» **Dataset extract**:
BEGIN

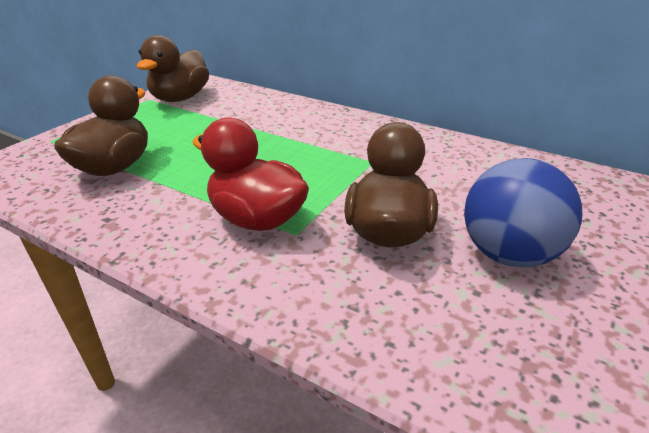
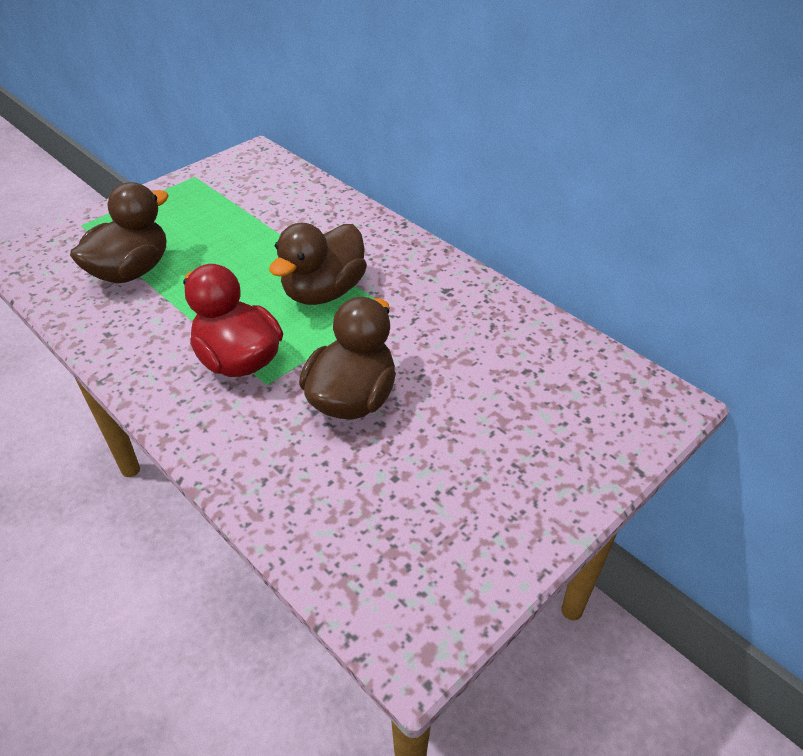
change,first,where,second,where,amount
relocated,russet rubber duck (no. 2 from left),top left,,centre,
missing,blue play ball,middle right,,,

END

» **Exercise objective**: Restate the full listing verbatim and drop every picture.

» **Exercise answer**:
change,first,where,second,where,amount
relocated,russet rubber duck (no. 2 from left),top left,,centre,
missing,blue play ball,middle right,,,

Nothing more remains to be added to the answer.